Copy out the entries below exactly as they stand, but only from the line containing "pink plate B6" through the line containing "blue tile G3:G5".

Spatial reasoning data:
• • •

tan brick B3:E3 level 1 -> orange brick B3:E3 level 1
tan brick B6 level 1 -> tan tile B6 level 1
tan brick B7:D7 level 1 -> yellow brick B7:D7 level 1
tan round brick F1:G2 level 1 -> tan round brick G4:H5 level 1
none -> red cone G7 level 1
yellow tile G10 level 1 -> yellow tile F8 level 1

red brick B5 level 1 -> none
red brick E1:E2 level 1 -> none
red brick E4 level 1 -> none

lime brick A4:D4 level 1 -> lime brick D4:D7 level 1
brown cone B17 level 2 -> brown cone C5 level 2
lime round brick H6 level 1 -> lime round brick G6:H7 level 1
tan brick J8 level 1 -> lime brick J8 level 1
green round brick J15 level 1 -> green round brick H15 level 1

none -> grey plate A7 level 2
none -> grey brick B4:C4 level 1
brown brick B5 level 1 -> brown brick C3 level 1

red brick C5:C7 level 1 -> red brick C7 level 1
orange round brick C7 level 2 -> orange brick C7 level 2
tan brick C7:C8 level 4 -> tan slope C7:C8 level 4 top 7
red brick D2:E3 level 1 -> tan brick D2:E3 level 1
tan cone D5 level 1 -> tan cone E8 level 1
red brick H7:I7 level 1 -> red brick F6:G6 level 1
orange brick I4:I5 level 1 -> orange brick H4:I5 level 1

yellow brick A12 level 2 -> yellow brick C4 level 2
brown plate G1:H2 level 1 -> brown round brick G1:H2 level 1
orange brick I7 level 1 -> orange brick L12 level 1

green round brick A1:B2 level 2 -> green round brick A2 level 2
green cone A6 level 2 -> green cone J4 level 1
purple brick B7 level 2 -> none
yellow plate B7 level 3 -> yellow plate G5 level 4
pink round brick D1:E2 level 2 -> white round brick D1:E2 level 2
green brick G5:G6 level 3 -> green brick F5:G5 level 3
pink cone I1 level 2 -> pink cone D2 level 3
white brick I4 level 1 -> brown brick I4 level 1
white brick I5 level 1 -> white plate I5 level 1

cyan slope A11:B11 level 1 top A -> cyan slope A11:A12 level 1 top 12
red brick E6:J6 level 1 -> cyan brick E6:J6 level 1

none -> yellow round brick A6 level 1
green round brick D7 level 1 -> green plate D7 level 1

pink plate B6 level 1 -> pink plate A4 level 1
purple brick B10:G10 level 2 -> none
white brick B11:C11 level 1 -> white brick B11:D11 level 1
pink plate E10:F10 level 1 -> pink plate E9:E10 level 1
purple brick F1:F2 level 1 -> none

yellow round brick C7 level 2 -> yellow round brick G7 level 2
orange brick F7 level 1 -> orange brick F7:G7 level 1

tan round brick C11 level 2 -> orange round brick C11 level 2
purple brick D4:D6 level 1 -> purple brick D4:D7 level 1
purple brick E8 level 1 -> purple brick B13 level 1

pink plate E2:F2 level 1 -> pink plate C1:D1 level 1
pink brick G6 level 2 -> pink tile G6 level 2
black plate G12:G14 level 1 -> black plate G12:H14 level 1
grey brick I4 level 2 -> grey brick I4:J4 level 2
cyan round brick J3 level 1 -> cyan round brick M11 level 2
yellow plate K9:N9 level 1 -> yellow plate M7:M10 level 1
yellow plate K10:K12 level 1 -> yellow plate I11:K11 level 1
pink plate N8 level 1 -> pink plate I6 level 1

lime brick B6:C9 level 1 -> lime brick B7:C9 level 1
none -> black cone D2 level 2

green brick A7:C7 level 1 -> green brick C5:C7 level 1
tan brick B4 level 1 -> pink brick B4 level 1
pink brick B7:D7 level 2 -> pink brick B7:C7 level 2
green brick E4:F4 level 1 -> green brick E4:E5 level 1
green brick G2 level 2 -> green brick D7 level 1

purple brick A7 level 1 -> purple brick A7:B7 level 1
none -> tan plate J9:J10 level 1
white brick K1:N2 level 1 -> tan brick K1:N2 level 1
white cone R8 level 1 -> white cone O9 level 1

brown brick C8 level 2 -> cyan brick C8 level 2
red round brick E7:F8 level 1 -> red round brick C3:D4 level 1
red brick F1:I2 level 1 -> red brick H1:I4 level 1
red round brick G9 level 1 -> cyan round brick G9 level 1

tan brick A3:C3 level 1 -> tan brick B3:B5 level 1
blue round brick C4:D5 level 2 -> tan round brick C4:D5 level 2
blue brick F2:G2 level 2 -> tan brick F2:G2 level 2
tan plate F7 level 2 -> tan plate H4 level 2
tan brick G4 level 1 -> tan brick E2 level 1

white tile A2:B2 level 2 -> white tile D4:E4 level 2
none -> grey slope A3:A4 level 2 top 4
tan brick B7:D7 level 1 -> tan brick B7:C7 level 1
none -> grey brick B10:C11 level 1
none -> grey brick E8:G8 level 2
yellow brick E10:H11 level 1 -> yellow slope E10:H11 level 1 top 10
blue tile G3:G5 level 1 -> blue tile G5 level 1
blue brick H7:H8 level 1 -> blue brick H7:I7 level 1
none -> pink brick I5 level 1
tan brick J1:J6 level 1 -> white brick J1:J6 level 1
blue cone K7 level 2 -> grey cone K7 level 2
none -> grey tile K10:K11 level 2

• • •

• [Written response]
pink plate B6 level 1 -> pink plate A4 level 1
purple brick B10:G10 level 2 -> none
white brick B11:C11 level 1 -> white brick B11:D11 level 1
pink plate E10:F10 level 1 -> pink plate E9:E10 level 1
purple brick F1:F2 level 1 -> none

yellow round brick C7 level 2 -> yellow round brick G7 level 2
orange brick F7 level 1 -> orange brick F7:G7 level 1

tan round brick C11 level 2 -> orange round brick C11 level 2
purple brick D4:D6 level 1 -> purple brick D4:D7 level 1
purple brick E8 level 1 -> purple brick B13 level 1

pink plate E2:F2 level 1 -> pink plate C1:D1 level 1
pink brick G6 level 2 -> pink tile G6 level 2
black plate G12:G14 level 1 -> black plate G12:H14 level 1
grey brick I4 level 2 -> grey brick I4:J4 level 2
cyan round brick J3 level 1 -> cyan round brick M11 level 2
yellow plate K9:N9 level 1 -> yellow plate M7:M10 level 1
yellow plate K10:K12 level 1 -> yellow plate I11:K11 level 1
pink plate N8 level 1 -> pink plate I6 level 1

lime brick B6:C9 level 1 -> lime brick B7:C9 level 1
none -> black cone D2 level 2

green brick A7:C7 level 1 -> green brick C5:C7 level 1
tan brick B4 level 1 -> pink brick B4 level 1
pink brick B7:D7 level 2 -> pink brick B7:C7 level 2
green brick E4:F4 level 1 -> green brick E4:E5 level 1
green brick G2 level 2 -> green brick D7 level 1

purple brick A7 level 1 -> purple brick A7:B7 level 1
none -> tan plate J9:J10 level 1
white brick K1:N2 level 1 -> tan brick K1:N2 level 1
white cone R8 level 1 -> white cone O9 level 1

brown brick C8 level 2 -> cyan brick C8 level 2
red round brick E7:F8 level 1 -> red round brick C3:D4 level 1
red brick F1:I2 level 1 -> red brick H1:I4 level 1
red round brick G9 level 1 -> cyan round brick G9 level 1

tan brick A3:C3 level 1 -> tan brick B3:B5 level 1
blue round brick C4:D5 level 2 -> tan round brick C4:D5 level 2
blue brick F2:G2 level 2 -> tan brick F2:G2 level 2
tan plate F7 level 2 -> tan plate H4 level 2
tan brick G4 level 1 -> tan brick E2 level 1

white tile A2:B2 level 2 -> white tile D4:E4 level 2
none -> grey slope A3:A4 level 2 top 4
tan brick B7:D7 level 1 -> tan brick B7:C7 level 1
none -> grey brick B10:C11 level 1
none -> grey brick E8:G8 level 2
yellow brick E10:H11 level 1 -> yellow slope E10:H11 level 1 top 10
blue tile G3:G5 level 1 -> blue tile G5 level 1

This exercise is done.